** Dataset entries **
:::

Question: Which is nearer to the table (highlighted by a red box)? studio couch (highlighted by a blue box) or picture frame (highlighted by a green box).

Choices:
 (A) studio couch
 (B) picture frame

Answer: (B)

:::

Gather each line from the items above that contains the string "couch". Treat the match as case-sensitive.

** RESULT **
Question: Which is nearer to the table (highlighted by a red box)? studio couch (highlighted by a blue box) or picture frame (highlighted by a green box).
 (A) studio couch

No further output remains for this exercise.